Available data
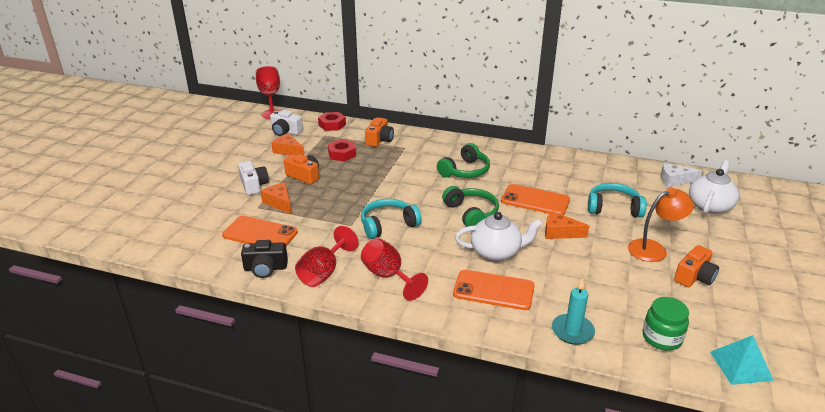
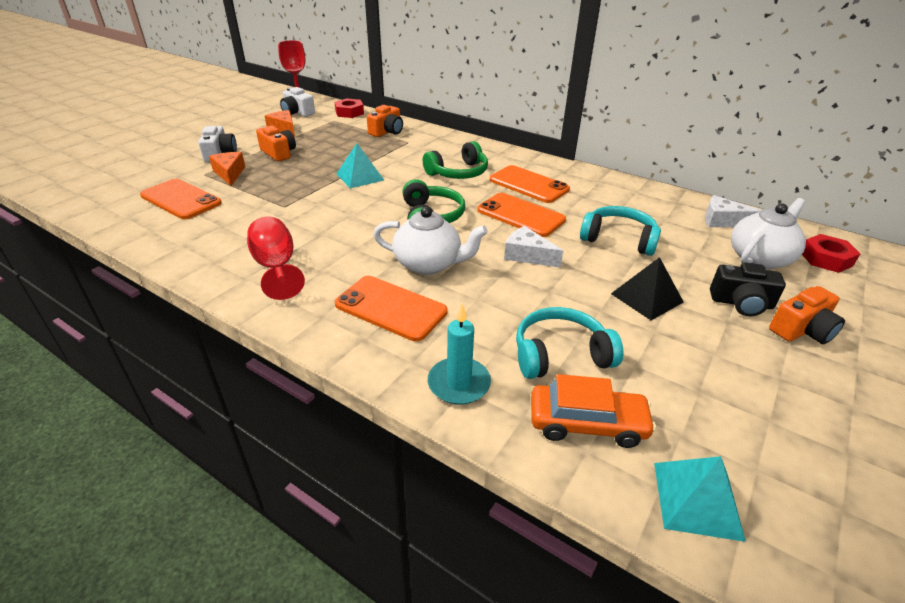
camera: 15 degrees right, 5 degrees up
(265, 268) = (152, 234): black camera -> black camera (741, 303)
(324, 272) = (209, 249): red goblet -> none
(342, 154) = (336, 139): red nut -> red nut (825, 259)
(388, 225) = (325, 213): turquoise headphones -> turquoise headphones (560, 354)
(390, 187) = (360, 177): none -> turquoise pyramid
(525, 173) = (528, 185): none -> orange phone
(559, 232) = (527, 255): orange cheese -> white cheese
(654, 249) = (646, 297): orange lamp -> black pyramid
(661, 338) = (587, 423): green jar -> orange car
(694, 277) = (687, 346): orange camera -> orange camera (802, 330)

Your goal
Give the lines from the one containing "(559, 232) = (527, 255): orange" through the end of the entries again, exactly as written and with no other lines.

Finished exercise
(559, 232) = (527, 255): orange cheese -> white cheese
(654, 249) = (646, 297): orange lamp -> black pyramid
(661, 338) = (587, 423): green jar -> orange car
(694, 277) = (687, 346): orange camera -> orange camera (802, 330)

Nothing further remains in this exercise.